Version difference data:
· · · · ·

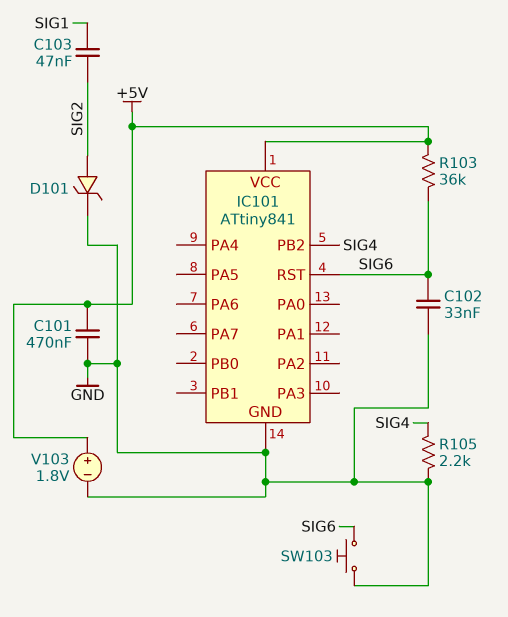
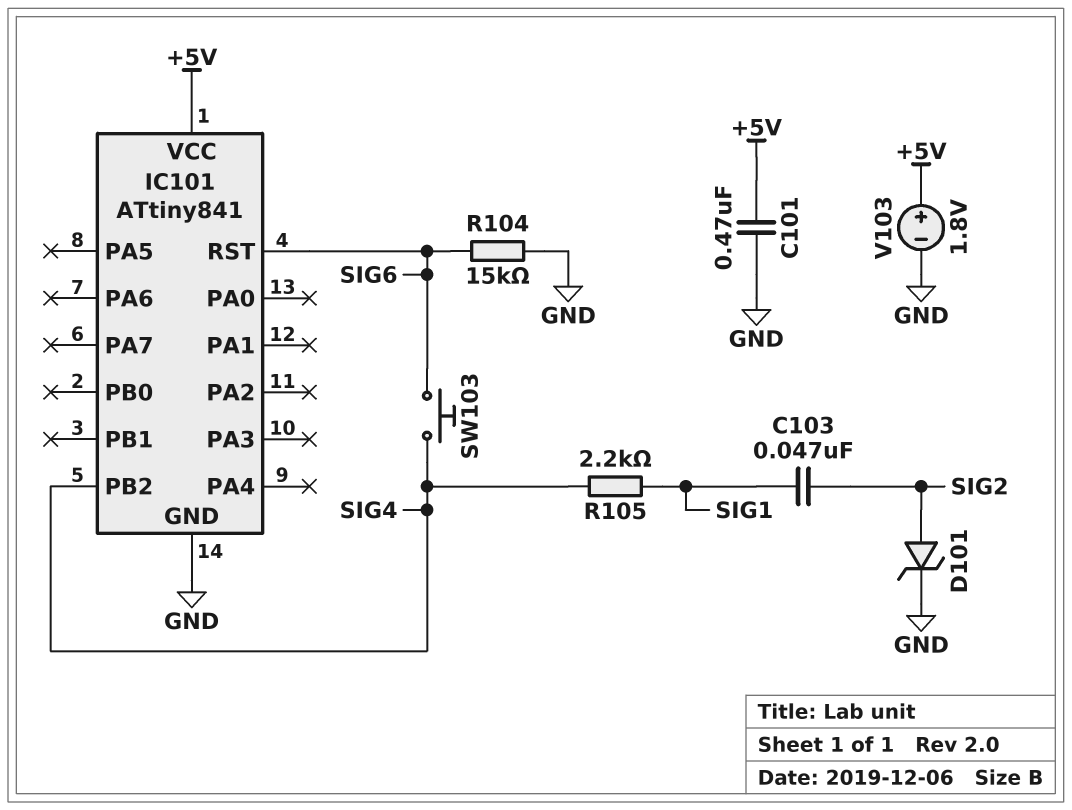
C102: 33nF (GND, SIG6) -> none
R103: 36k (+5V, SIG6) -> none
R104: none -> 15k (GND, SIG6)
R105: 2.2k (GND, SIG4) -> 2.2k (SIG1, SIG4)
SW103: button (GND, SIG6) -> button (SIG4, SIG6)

· · · · ·

PROBLEM » Above are the records; give them all again exactly, apart from the pictures.

THE ANSWER »
C102: 33nF (GND, SIG6) -> none
R103: 36k (+5V, SIG6) -> none
R104: none -> 15k (GND, SIG6)
R105: 2.2k (GND, SIG4) -> 2.2k (SIG1, SIG4)
SW103: button (GND, SIG6) -> button (SIG4, SIG6)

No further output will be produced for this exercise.